TASK DESCRIPTION >> From the entries provided below, copy each line that contains the word "brown".

Object state comparisons

***

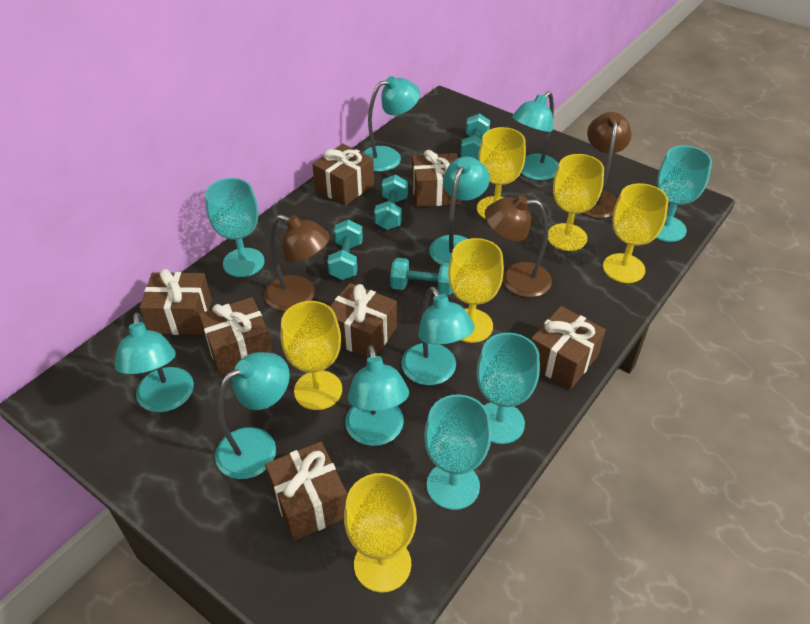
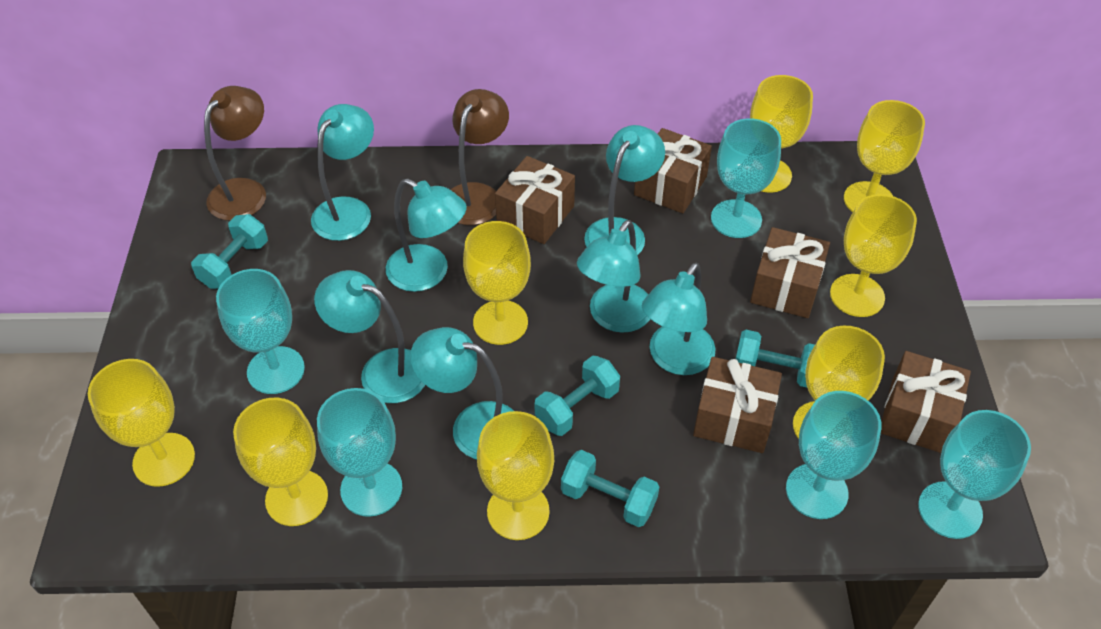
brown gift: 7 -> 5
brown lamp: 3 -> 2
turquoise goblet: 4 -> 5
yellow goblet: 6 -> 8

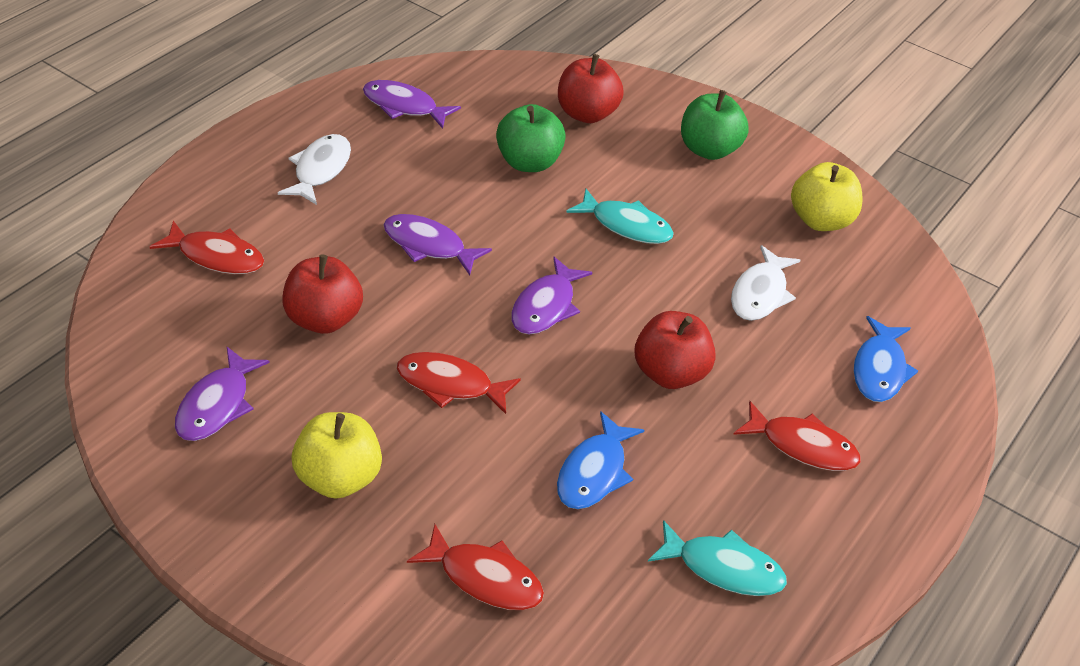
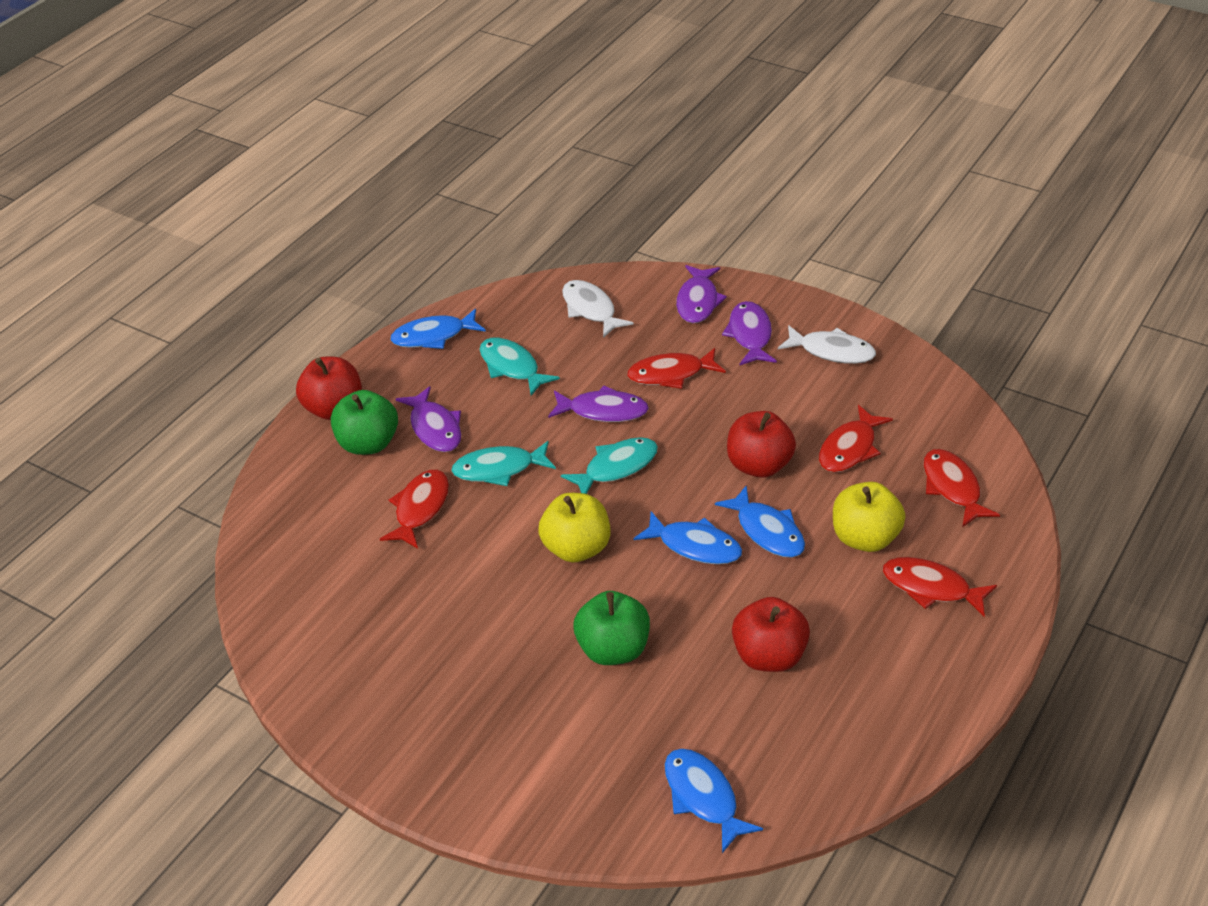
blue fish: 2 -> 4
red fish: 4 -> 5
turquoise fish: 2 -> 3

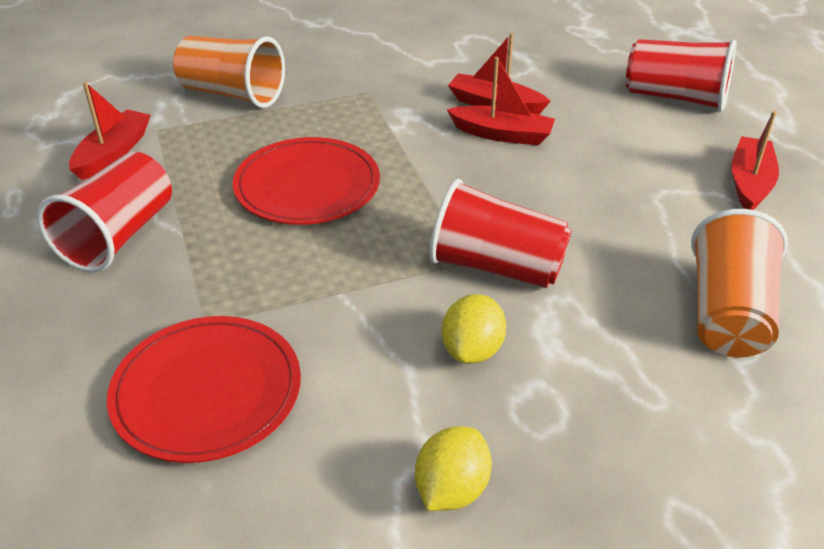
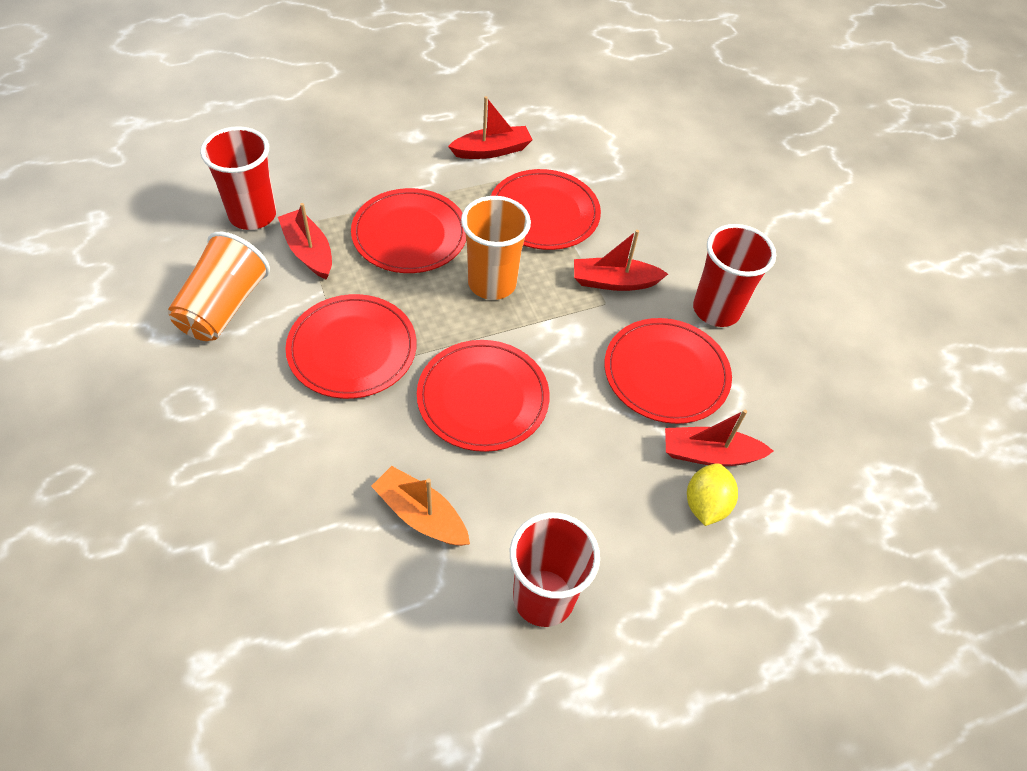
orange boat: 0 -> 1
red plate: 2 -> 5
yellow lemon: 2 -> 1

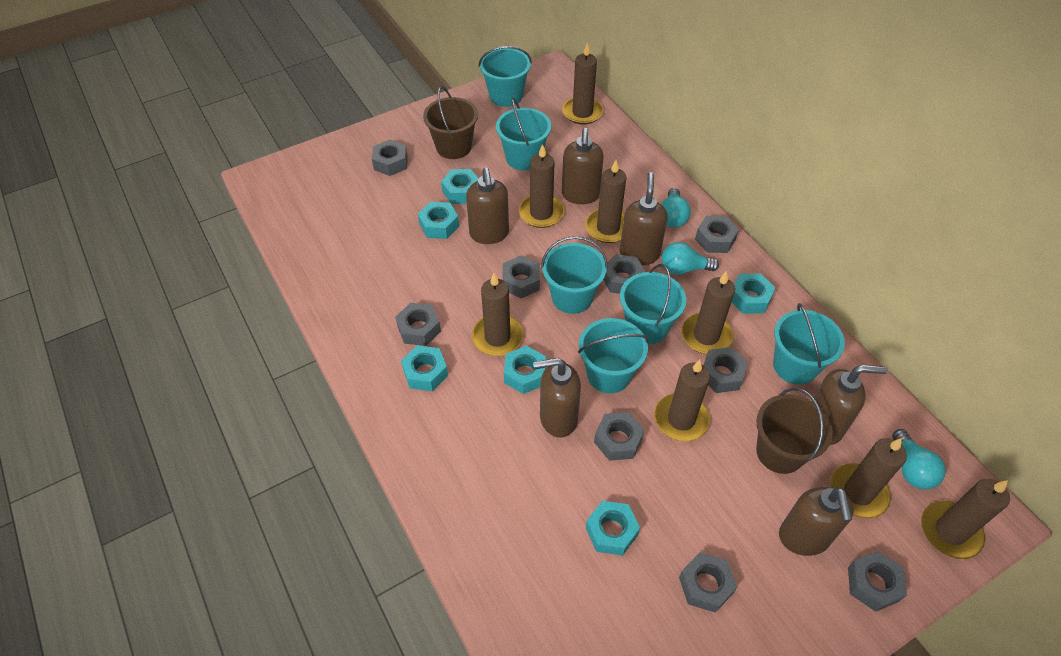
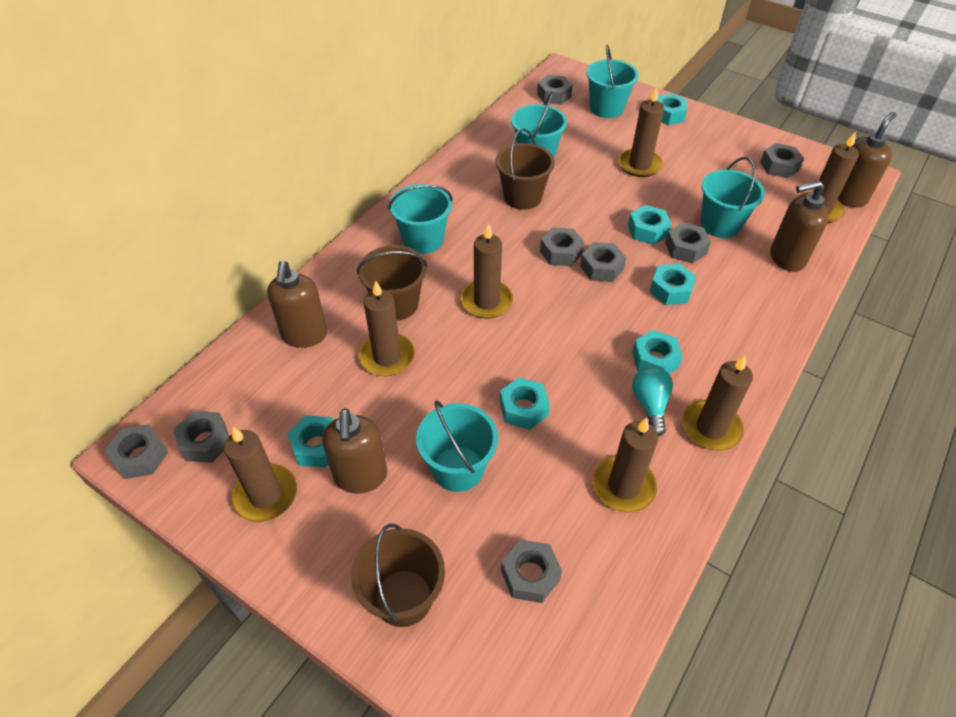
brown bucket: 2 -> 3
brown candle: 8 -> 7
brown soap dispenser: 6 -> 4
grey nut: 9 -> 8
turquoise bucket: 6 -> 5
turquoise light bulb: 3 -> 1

***

ANSWER BOX >>
brown gift: 7 -> 5
brown lamp: 3 -> 2
brown bucket: 2 -> 3
brown candle: 8 -> 7
brown soap dispenser: 6 -> 4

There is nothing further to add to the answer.